→ Assigned task:
No pictures belong in the copy. Retype exactly, and only, the stretch of lines below from the one with "[(404,255),(411,266),(421,259),(414,249),(404,255)]" through the one with "[(389,286),(401,277),(394,266),(382,273),(389,286)]".

→ Task data:
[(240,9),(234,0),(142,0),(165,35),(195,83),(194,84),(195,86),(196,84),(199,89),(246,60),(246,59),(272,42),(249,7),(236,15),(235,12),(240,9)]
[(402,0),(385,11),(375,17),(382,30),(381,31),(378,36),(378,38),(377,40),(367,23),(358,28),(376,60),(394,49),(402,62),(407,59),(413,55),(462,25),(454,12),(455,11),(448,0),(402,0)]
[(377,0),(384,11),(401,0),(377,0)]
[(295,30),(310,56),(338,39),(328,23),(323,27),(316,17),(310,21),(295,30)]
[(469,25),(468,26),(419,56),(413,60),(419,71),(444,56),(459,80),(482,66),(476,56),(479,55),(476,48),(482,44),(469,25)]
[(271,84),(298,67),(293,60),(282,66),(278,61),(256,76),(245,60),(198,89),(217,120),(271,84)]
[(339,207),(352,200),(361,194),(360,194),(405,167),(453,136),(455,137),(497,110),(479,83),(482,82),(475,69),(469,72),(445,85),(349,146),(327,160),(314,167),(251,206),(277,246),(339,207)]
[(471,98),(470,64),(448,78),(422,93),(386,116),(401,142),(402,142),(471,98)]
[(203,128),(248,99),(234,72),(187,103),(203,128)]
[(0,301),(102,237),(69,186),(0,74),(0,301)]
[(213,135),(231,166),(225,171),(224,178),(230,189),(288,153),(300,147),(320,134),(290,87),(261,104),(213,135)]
==
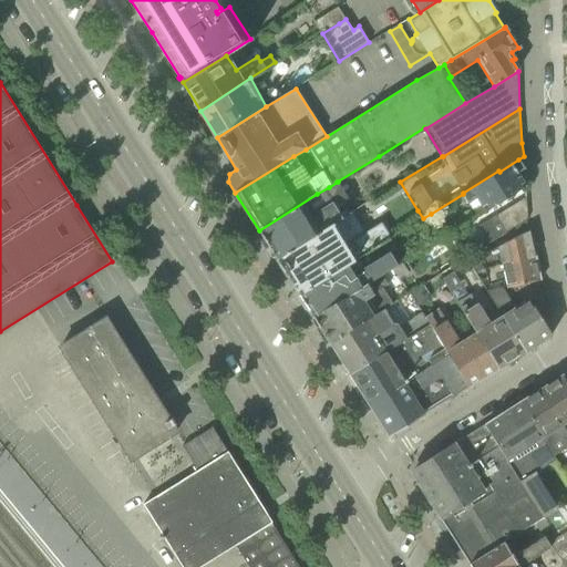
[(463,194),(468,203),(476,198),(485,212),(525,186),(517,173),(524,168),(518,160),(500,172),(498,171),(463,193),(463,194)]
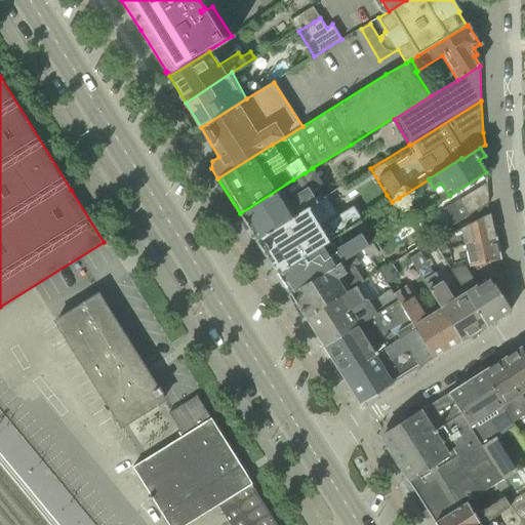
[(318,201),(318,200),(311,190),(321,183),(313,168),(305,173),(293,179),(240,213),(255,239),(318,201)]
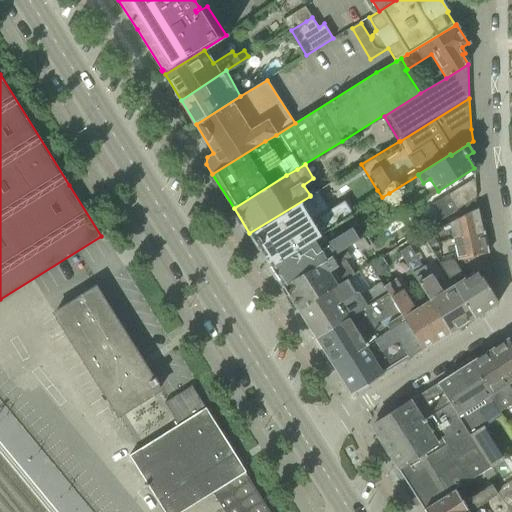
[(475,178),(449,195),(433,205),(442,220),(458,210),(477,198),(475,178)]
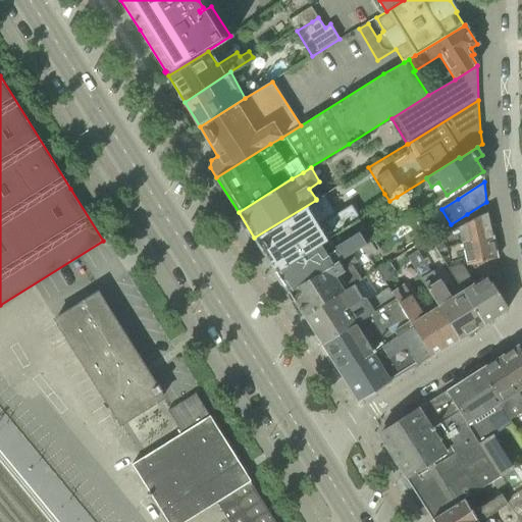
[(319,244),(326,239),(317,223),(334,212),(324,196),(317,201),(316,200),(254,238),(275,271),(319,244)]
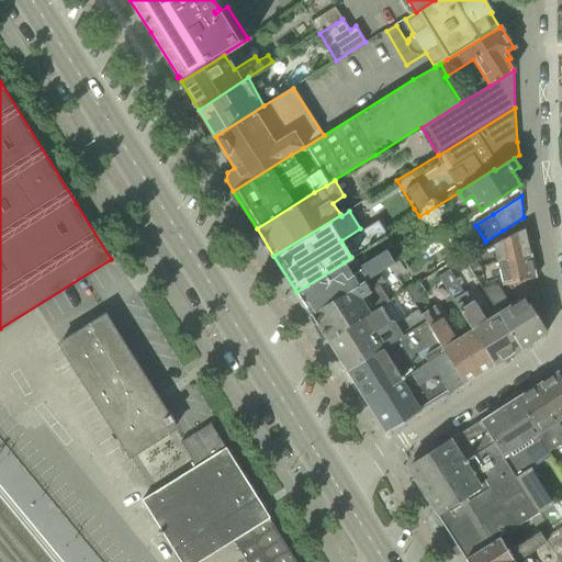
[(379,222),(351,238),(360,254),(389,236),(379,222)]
* * *
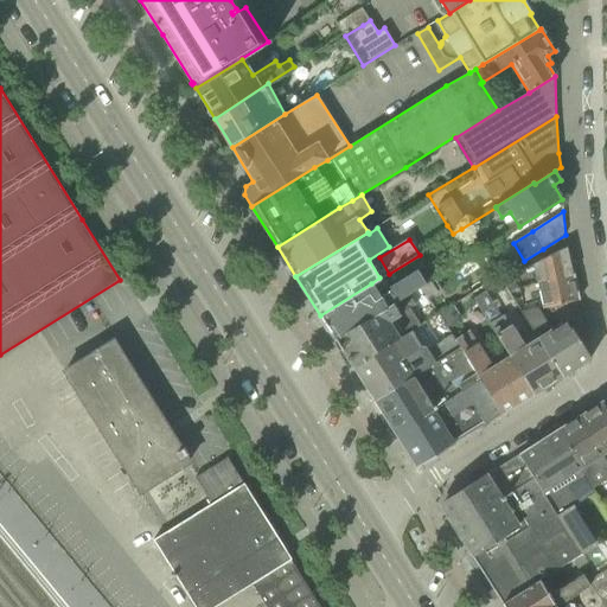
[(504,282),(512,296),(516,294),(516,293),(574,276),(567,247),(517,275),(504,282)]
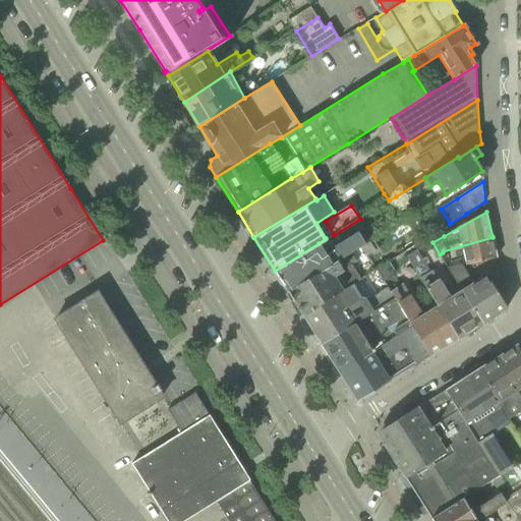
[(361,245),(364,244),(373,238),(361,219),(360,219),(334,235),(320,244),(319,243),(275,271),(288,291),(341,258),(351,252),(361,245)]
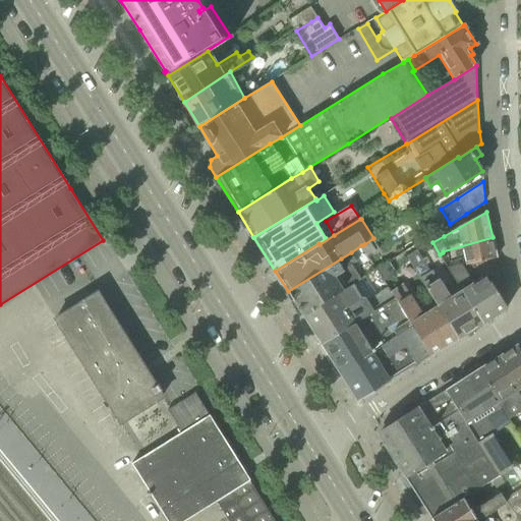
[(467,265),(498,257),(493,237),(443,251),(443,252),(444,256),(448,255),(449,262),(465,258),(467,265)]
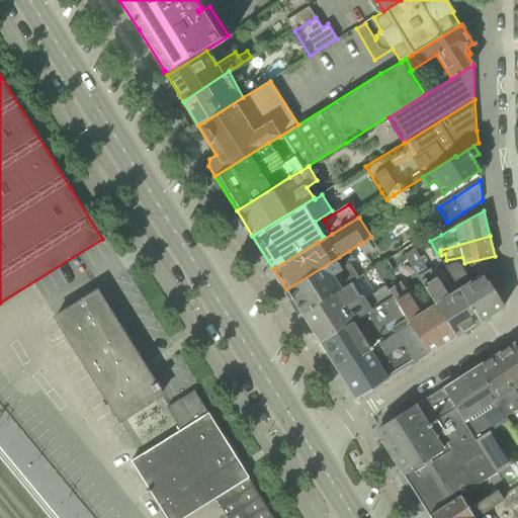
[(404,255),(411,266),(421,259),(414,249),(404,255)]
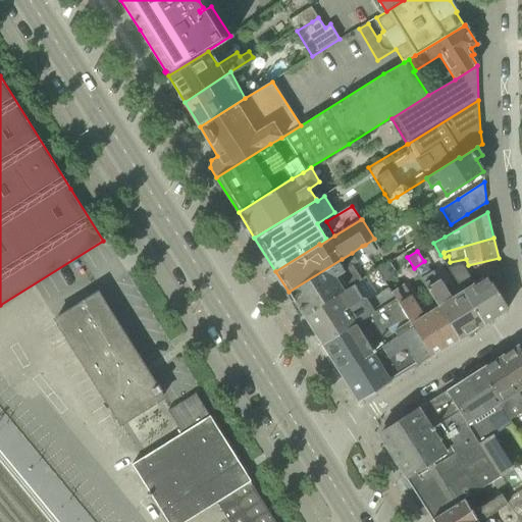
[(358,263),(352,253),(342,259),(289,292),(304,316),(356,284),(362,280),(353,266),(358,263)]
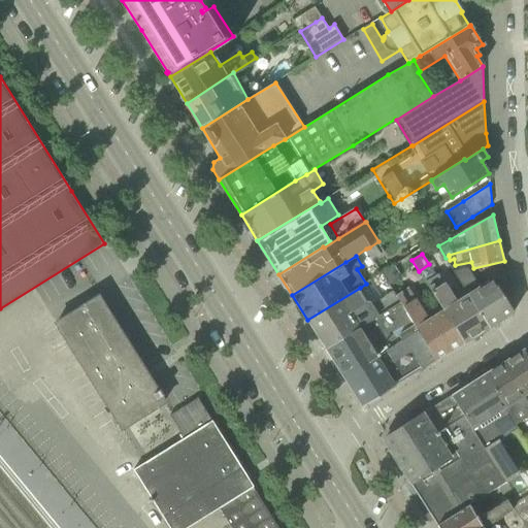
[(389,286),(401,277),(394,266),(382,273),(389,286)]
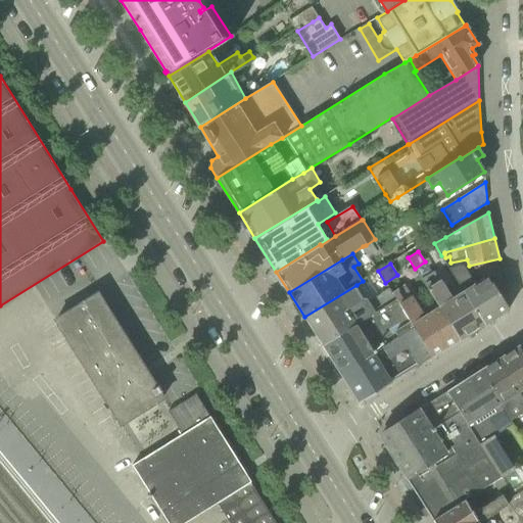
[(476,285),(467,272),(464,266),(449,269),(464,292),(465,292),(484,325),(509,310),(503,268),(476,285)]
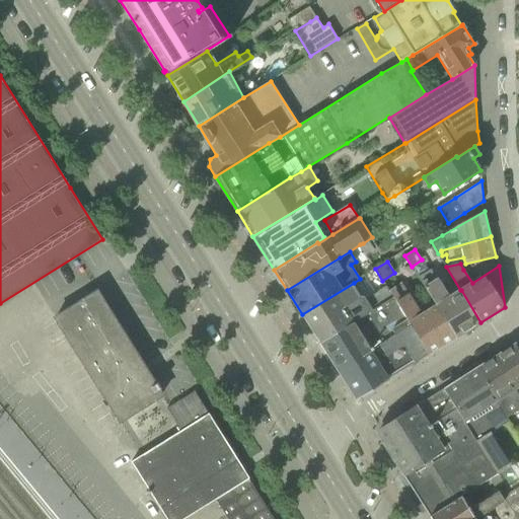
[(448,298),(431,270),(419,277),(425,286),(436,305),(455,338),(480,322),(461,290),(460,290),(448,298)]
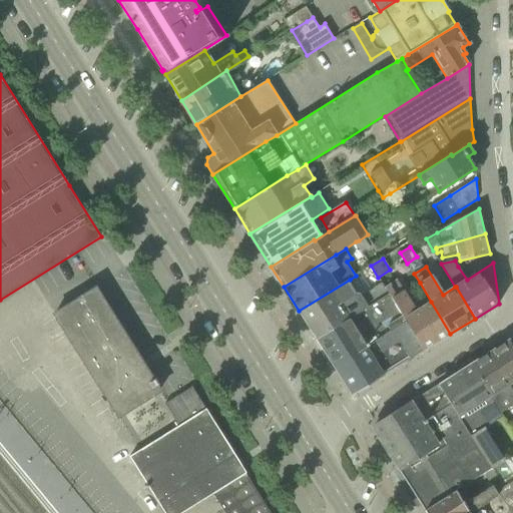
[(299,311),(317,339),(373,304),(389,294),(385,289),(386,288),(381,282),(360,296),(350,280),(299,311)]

→ Answer for the task:
[(404,255),(411,266),(421,259),(414,249),(404,255)]
[(358,263),(352,253),(342,259),(289,292),(304,316),(356,284),(362,280),(353,266),(358,263)]
[(389,286),(401,277),(394,266),(382,273),(389,286)]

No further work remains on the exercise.